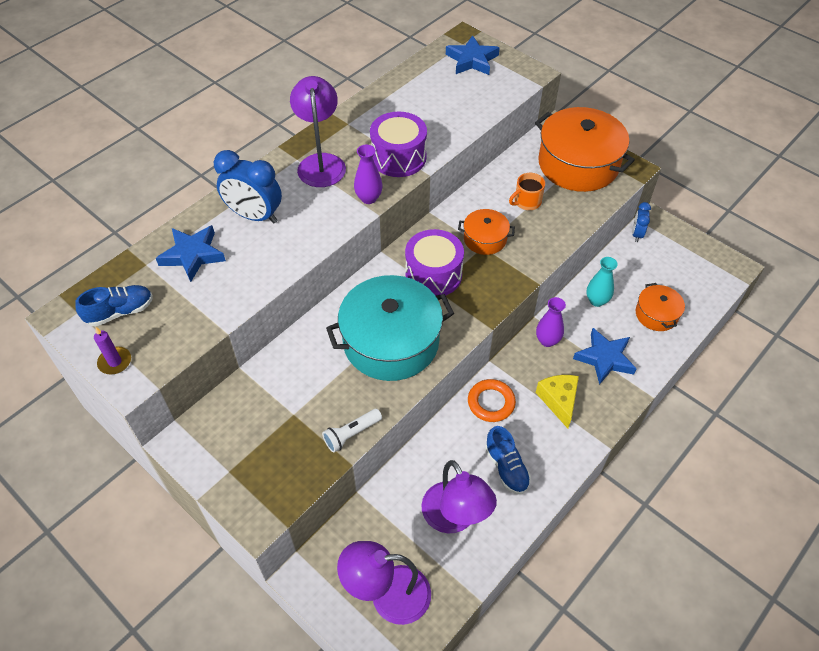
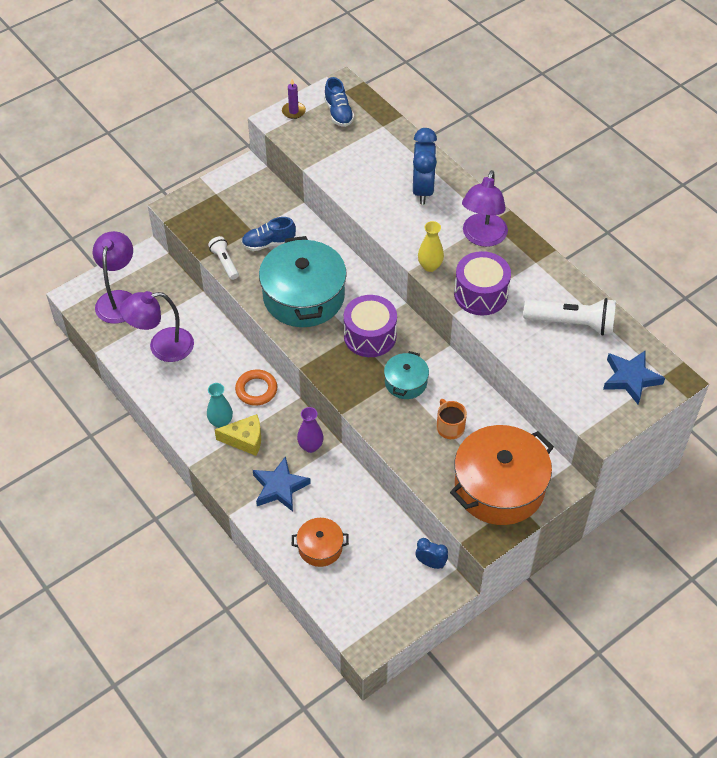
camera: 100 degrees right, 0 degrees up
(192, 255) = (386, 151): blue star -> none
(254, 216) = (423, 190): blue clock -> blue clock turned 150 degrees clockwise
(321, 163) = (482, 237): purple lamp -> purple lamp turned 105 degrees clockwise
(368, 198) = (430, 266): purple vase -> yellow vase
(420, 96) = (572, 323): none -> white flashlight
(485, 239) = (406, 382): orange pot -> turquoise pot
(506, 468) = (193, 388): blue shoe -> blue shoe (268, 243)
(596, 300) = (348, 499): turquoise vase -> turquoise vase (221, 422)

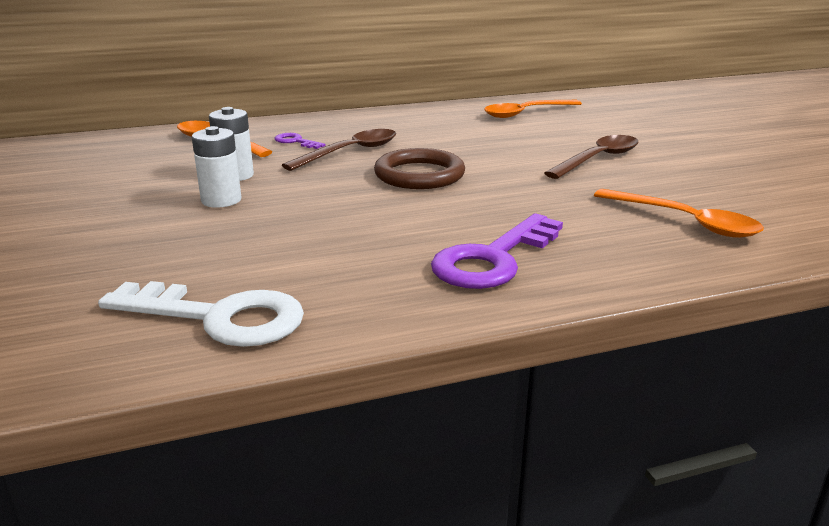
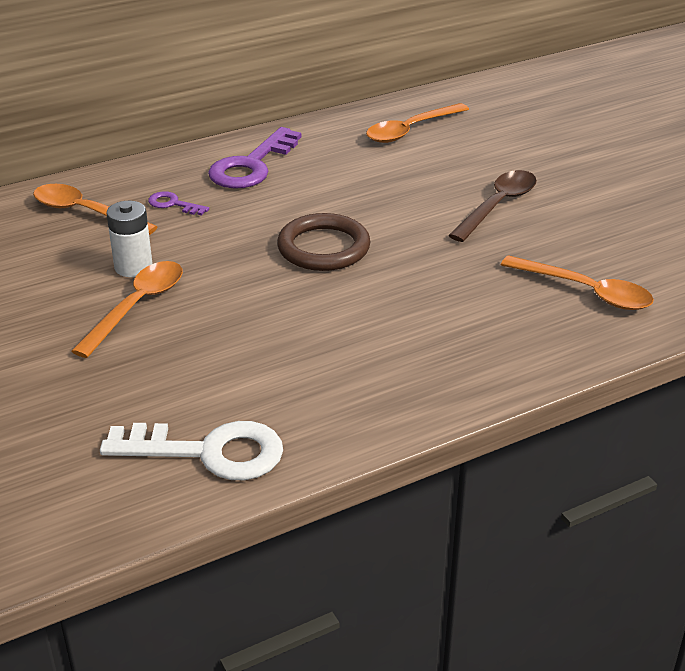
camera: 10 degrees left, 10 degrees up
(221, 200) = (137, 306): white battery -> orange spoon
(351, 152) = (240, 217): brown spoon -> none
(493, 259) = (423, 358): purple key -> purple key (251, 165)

- - - - -

◆ **YOUR GOAL**
Go line by line through the data above and report each one that holds the string "orange".

◆ **SOLUTION TO THE PROBLEM**
(485, 239) = (406, 382): orange pot -> turquoise pot
(221, 200) = (137, 306): white battery -> orange spoon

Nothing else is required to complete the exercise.